* Problem description *
Give again, word for word, every line below from the one that has "tambour [rouge] [457,186]" through the one that has "écrou [marron] [541,62]", both included, and no others.

* Data to use *
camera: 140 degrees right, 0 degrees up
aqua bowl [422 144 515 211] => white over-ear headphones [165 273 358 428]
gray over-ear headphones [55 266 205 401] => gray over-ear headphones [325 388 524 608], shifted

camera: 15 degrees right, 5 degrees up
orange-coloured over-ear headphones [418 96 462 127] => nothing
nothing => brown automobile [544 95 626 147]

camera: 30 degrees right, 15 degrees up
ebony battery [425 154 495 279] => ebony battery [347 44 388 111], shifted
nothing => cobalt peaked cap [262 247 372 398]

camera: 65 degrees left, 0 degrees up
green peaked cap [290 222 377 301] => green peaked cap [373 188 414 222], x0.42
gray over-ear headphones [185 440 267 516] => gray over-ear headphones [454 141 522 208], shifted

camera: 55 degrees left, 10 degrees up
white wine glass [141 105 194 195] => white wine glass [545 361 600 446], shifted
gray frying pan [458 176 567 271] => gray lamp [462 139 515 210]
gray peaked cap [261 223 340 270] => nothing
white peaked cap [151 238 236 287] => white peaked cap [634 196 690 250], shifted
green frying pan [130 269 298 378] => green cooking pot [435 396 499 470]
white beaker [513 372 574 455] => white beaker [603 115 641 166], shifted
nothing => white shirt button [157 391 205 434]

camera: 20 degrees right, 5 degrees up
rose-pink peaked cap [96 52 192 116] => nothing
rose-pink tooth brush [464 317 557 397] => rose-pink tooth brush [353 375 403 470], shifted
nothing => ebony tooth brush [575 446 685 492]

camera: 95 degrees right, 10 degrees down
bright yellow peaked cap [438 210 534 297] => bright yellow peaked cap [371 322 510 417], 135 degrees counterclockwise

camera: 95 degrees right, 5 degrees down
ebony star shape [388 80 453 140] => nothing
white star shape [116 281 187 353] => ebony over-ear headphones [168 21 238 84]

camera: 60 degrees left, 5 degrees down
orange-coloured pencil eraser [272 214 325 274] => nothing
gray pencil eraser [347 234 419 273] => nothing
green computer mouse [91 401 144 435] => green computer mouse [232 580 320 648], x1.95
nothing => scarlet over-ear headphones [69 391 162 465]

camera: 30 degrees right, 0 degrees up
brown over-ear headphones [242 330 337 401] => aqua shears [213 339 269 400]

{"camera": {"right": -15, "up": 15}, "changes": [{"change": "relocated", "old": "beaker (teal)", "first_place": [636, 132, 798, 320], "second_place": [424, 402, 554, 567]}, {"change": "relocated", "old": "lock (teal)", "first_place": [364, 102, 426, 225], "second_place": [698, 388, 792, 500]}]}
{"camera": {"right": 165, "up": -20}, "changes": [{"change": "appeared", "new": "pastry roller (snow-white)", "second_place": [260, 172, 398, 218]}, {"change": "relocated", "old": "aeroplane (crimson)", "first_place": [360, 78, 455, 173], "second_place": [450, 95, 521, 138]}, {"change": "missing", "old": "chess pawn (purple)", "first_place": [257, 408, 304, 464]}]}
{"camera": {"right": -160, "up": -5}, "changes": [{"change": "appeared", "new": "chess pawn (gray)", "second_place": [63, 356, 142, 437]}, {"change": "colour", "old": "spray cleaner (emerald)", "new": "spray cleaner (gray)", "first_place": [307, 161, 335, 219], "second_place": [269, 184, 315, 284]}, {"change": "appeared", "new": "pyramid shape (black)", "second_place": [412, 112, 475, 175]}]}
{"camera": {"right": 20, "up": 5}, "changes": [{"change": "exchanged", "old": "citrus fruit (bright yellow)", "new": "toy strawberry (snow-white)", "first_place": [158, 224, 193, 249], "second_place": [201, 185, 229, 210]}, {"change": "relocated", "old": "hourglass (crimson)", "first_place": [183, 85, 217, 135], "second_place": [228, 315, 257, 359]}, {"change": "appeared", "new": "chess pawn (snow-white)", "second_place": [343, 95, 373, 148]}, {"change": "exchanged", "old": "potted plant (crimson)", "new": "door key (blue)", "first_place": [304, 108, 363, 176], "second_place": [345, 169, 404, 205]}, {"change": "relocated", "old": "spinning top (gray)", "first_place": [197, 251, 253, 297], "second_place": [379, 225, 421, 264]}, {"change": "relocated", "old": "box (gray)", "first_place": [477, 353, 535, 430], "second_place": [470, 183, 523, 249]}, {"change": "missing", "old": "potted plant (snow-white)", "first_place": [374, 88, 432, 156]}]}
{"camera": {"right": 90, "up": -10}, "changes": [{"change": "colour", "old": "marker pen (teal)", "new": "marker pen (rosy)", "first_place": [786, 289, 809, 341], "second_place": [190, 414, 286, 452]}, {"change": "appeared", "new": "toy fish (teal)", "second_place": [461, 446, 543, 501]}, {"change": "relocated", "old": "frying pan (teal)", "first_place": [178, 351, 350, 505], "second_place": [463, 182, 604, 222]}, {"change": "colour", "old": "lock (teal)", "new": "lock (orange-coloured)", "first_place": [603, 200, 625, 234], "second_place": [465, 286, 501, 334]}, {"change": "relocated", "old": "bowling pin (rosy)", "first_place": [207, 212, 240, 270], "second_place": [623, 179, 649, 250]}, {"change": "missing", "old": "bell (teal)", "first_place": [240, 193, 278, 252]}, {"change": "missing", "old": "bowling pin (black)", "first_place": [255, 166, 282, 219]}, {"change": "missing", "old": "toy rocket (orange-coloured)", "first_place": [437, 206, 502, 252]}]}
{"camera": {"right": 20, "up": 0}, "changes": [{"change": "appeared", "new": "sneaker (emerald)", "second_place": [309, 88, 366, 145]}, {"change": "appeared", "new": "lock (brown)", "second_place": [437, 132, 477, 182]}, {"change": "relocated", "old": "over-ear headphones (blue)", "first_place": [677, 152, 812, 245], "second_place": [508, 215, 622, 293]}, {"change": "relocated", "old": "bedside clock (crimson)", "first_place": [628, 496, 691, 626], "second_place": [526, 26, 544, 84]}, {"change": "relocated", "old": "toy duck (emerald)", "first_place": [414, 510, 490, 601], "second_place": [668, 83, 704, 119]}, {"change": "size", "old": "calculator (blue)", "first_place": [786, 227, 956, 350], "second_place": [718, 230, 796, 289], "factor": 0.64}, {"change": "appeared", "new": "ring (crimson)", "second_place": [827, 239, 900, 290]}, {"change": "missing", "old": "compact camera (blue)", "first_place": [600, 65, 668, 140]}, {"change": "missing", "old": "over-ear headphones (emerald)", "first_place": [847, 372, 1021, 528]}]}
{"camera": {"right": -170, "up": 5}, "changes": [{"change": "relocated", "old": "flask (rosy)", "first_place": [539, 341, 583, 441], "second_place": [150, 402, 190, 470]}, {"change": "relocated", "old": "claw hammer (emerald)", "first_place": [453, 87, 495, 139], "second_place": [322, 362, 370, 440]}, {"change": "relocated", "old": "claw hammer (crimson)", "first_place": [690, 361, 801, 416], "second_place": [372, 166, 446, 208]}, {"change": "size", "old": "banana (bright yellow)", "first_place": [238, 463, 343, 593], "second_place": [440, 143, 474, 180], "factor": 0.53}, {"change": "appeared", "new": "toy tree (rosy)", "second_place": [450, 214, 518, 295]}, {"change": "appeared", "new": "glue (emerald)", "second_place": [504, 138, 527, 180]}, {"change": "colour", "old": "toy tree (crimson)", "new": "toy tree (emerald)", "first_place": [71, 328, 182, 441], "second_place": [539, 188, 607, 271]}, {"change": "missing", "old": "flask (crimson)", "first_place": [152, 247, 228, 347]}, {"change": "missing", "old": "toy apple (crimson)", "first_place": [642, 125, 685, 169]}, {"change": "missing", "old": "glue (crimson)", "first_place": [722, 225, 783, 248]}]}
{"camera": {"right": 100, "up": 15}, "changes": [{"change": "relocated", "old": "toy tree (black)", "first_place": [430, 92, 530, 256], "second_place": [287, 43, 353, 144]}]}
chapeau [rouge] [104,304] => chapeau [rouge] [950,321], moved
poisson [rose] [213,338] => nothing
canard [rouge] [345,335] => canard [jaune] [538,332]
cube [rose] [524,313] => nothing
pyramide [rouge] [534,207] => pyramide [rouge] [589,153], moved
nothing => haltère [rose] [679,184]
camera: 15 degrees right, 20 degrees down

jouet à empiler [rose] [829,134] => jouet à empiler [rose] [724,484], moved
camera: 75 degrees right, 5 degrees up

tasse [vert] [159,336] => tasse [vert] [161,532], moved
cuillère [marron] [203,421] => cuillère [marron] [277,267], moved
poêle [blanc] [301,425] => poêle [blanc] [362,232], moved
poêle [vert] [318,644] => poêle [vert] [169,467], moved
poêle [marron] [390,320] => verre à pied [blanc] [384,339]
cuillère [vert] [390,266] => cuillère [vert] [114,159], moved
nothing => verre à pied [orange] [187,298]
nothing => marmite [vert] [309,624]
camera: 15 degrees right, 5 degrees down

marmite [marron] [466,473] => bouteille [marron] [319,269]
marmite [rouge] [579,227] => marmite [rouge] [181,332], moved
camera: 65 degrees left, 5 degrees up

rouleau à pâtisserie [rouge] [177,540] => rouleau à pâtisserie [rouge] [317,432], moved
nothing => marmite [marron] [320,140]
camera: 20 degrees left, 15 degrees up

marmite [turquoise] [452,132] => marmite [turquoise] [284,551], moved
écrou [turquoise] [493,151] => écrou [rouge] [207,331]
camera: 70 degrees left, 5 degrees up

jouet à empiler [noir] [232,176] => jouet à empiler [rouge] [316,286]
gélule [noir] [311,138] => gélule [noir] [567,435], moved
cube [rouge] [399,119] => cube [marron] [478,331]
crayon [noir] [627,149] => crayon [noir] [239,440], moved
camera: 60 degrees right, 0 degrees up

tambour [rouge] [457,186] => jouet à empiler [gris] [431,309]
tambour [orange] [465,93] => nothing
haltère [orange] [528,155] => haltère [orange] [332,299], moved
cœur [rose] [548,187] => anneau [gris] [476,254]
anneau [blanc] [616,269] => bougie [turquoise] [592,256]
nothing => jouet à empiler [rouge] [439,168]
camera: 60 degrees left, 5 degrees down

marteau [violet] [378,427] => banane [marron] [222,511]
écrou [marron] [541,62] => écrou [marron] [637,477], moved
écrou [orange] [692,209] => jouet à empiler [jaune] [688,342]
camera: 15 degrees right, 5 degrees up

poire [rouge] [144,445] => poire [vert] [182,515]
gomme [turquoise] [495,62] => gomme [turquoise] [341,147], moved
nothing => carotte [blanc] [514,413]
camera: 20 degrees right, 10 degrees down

* Written response *
tambour [rouge] [457,186] => jouet à empiler [gris] [431,309]
tambour [orange] [465,93] => nothing
haltère [orange] [528,155] => haltère [orange] [332,299], moved
cœur [rose] [548,187] => anneau [gris] [476,254]
anneau [blanc] [616,269] => bougie [turquoise] [592,256]
nothing => jouet à empiler [rouge] [439,168]
camera: 60 degrees left, 5 degrees down

marteau [violet] [378,427] => banane [marron] [222,511]
écrou [marron] [541,62] => écrou [marron] [637,477], moved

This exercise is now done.